═════ Provided records ═════

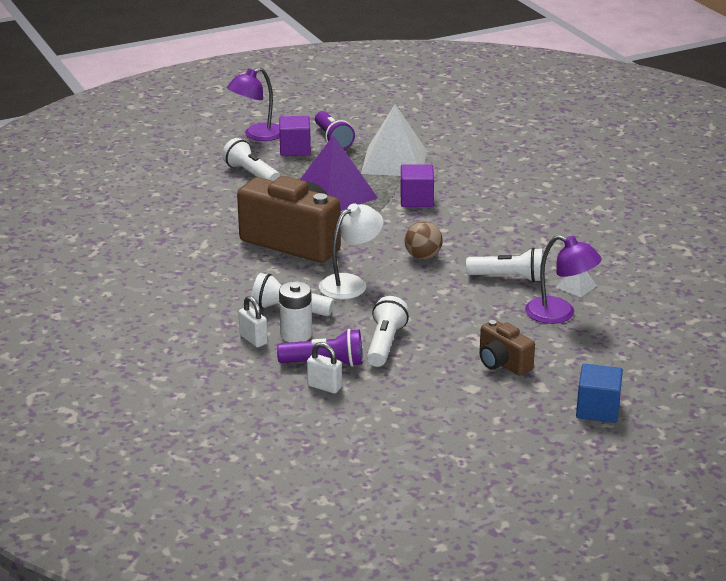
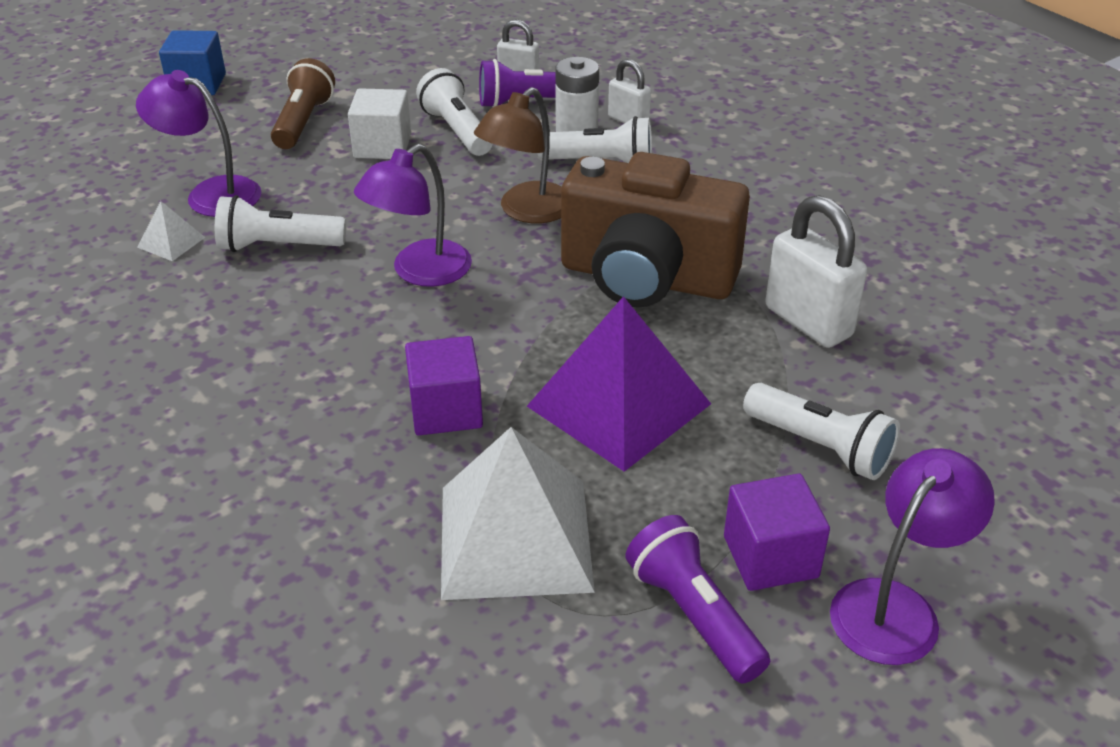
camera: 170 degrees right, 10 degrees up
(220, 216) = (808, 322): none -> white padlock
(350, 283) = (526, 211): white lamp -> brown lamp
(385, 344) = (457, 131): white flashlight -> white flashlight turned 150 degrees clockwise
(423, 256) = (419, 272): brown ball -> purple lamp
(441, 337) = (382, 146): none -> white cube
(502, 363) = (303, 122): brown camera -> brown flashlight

═════

Required action - None of the pictures belongs in the answer, but all the entries must be repeated exactly.

Finished task -
camera: 170 degrees right, 10 degrees up
(220, 216) = (808, 322): none -> white padlock
(350, 283) = (526, 211): white lamp -> brown lamp
(385, 344) = (457, 131): white flashlight -> white flashlight turned 150 degrees clockwise
(423, 256) = (419, 272): brown ball -> purple lamp
(441, 337) = (382, 146): none -> white cube
(502, 363) = (303, 122): brown camera -> brown flashlight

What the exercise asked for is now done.